EXERCISE OBJECTIVE: Print the records exactly and in full, please; the pictures stay out.

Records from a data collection
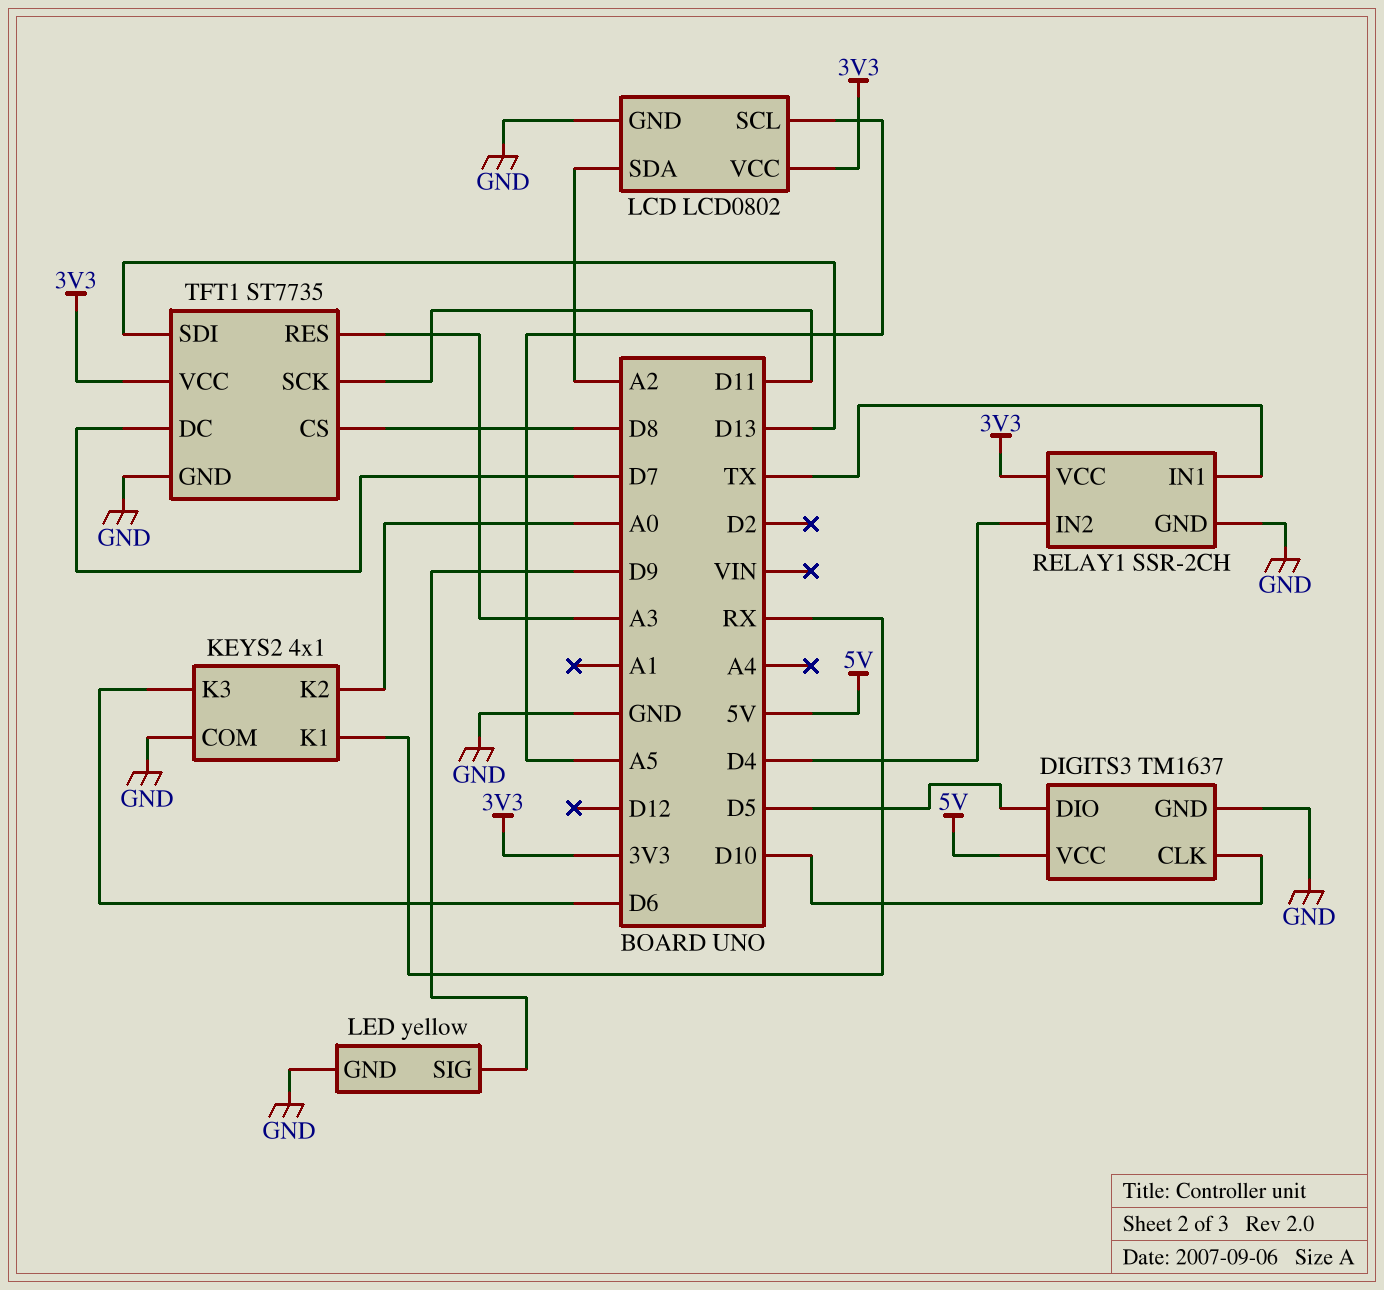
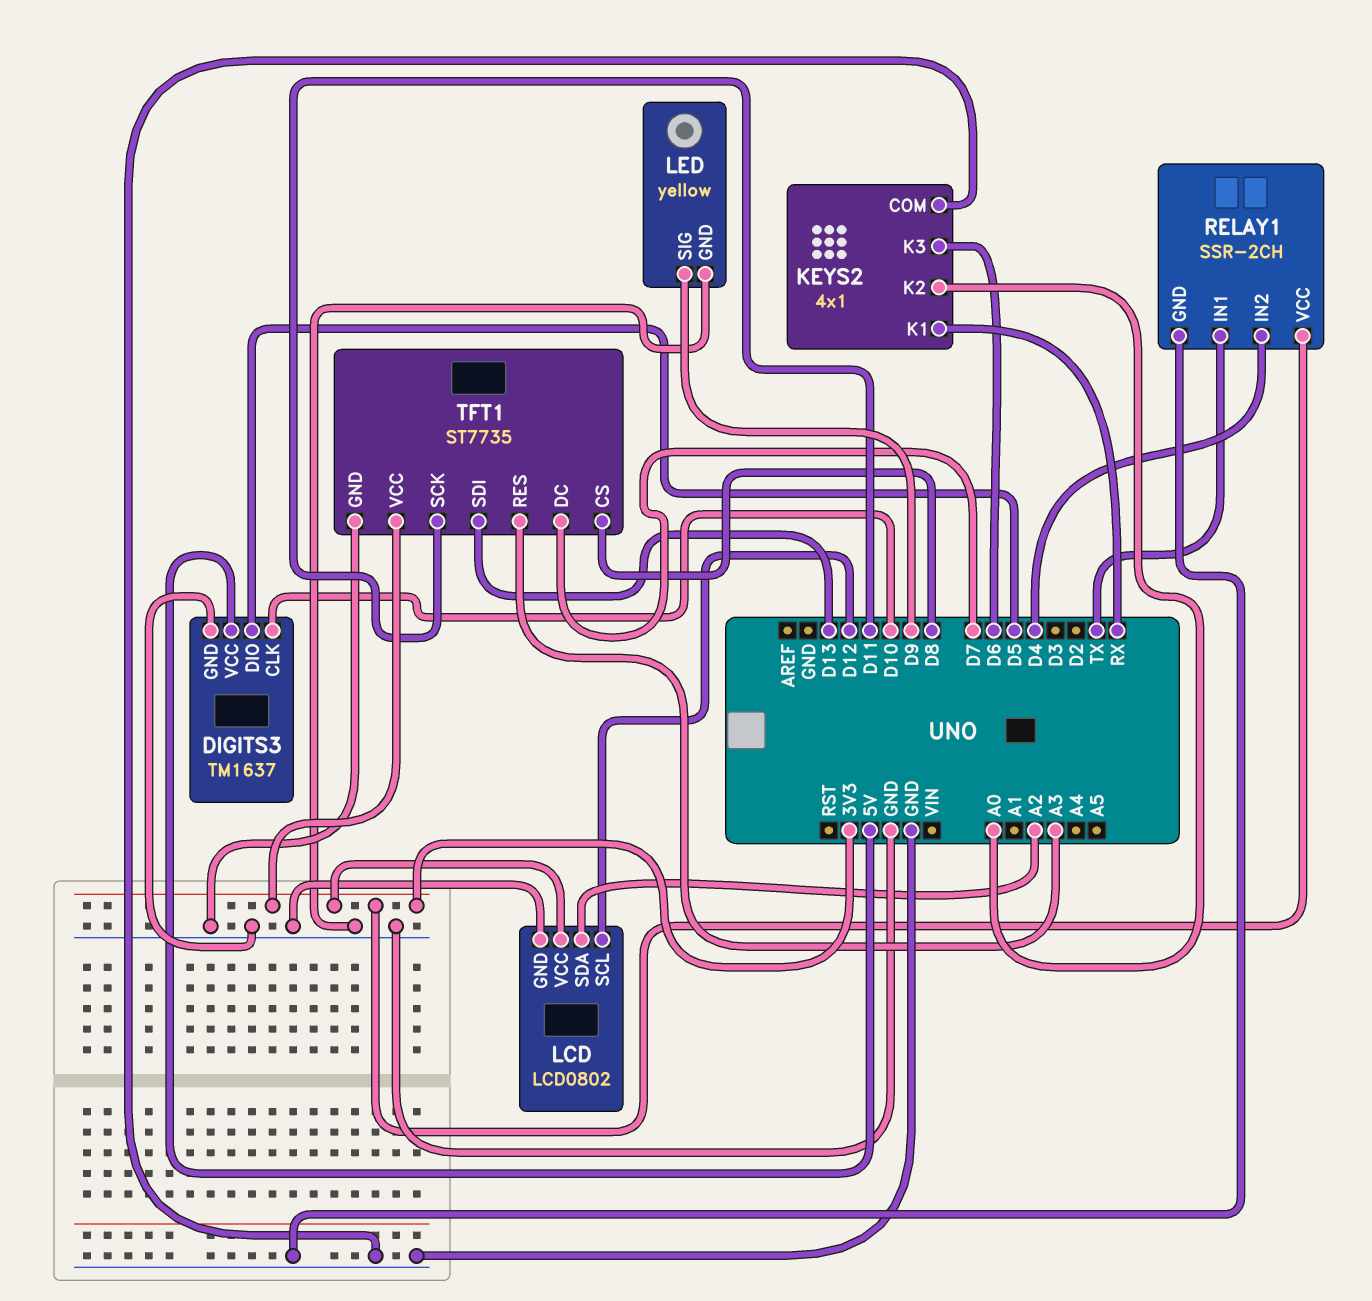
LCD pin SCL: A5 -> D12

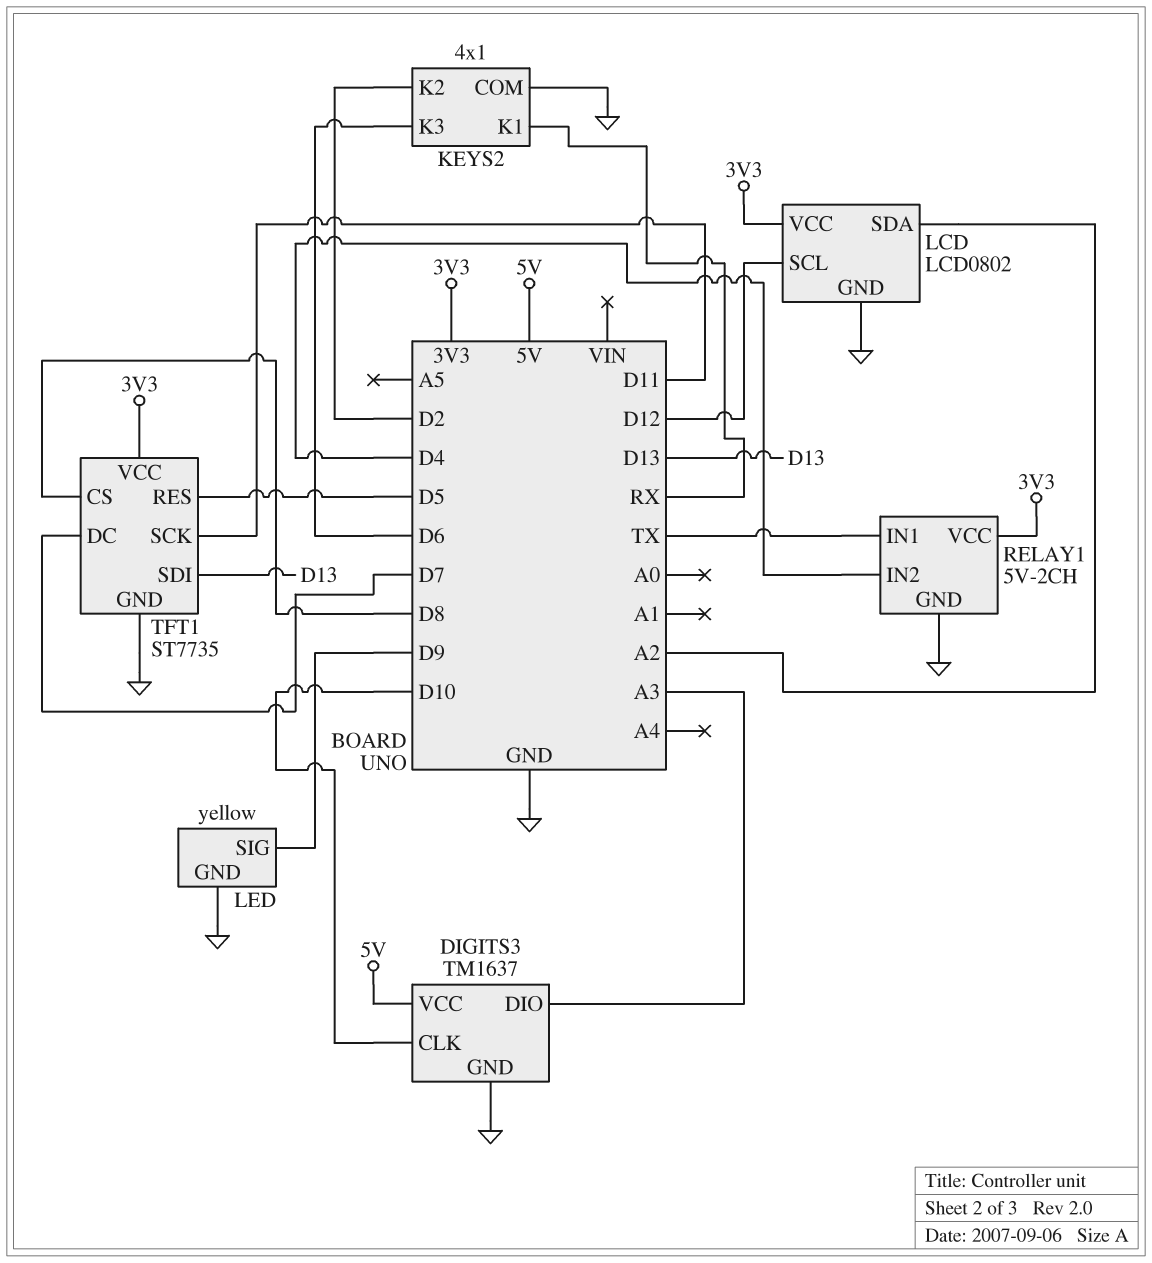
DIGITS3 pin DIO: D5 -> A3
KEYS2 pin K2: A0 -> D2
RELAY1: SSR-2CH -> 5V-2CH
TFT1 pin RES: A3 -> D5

RESPONSE BELOW:
LCD pin SCL: A5 -> D12

DIGITS3 pin DIO: D5 -> A3
KEYS2 pin K2: A0 -> D2
RELAY1: SSR-2CH -> 5V-2CH
TFT1 pin RES: A3 -> D5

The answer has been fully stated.